_Data shown_:
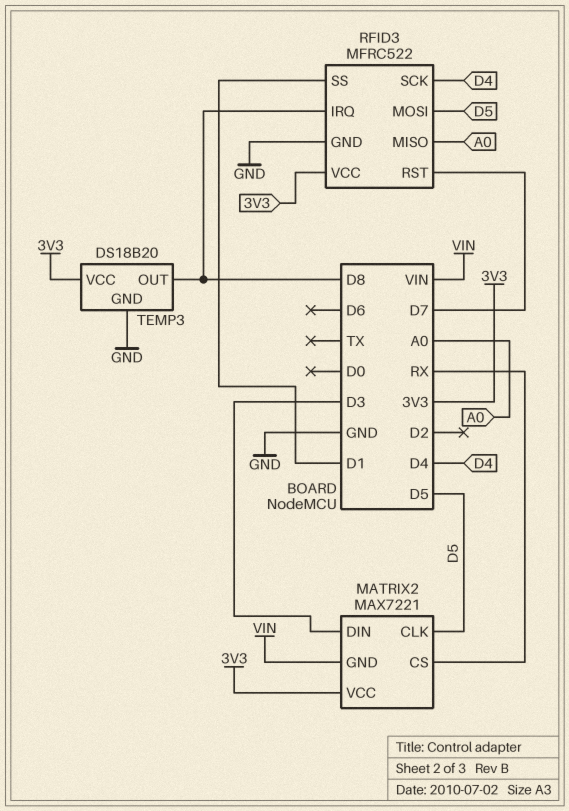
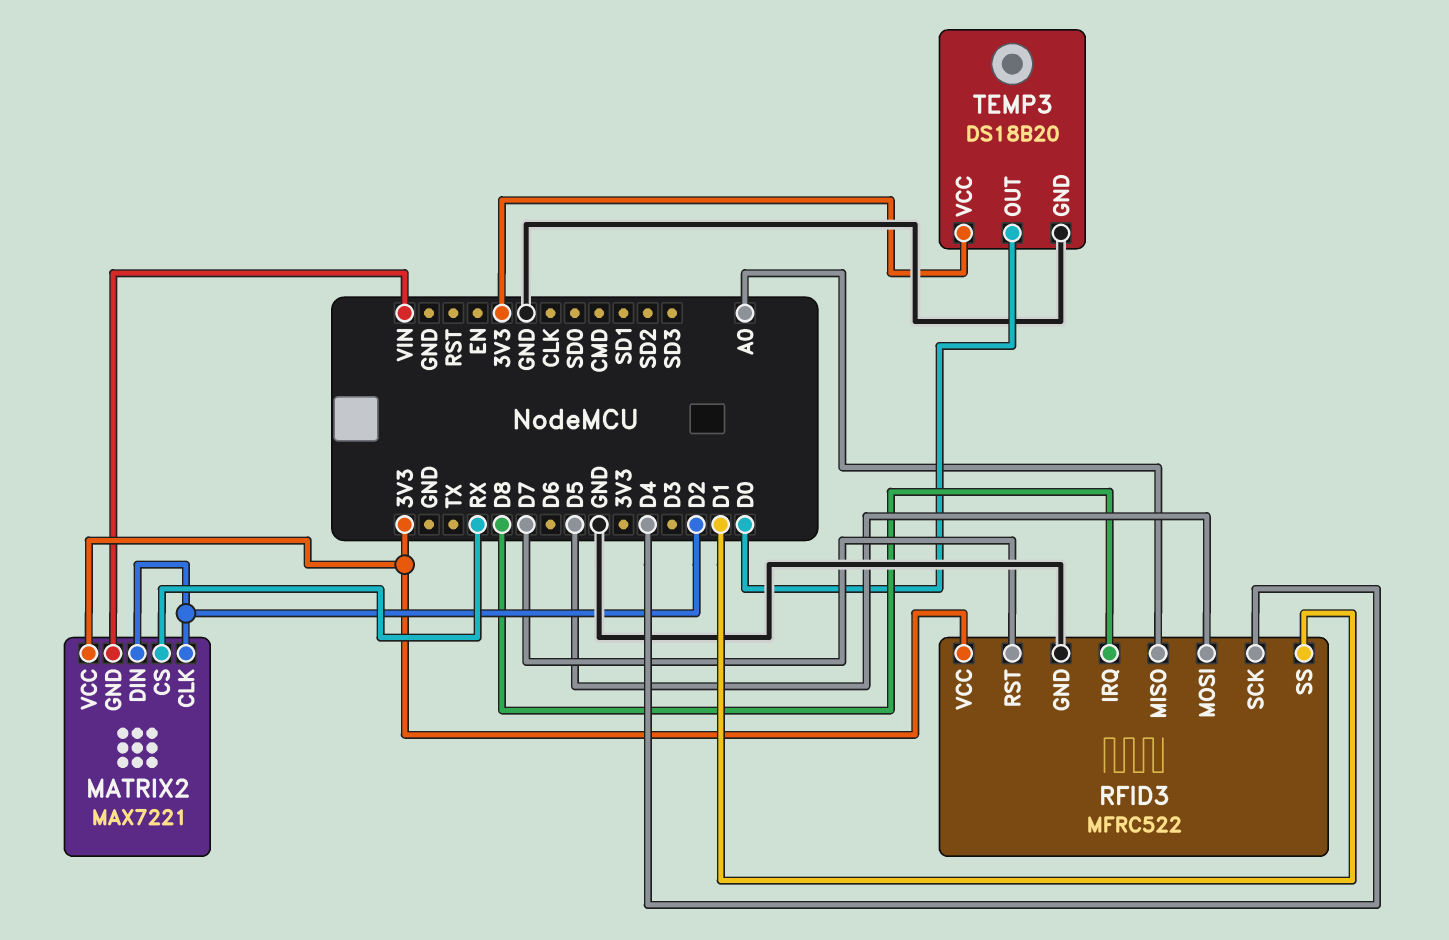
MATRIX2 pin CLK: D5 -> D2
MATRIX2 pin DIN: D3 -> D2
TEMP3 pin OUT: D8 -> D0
...
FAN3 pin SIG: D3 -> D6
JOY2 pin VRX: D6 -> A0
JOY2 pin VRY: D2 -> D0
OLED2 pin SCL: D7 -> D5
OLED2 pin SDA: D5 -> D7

_What is required_:
Extract from the records above the lines from the one containing "FAN3 pin SIG: D3 -> D6" to the one containing "OLED2 pin SDA: D5 -> D7", both lines included, exactly as they appear and with nothing else.

_Written answer_:
FAN3 pin SIG: D3 -> D6
JOY2 pin VRX: D6 -> A0
JOY2 pin VRY: D2 -> D0
OLED2 pin SCL: D7 -> D5
OLED2 pin SDA: D5 -> D7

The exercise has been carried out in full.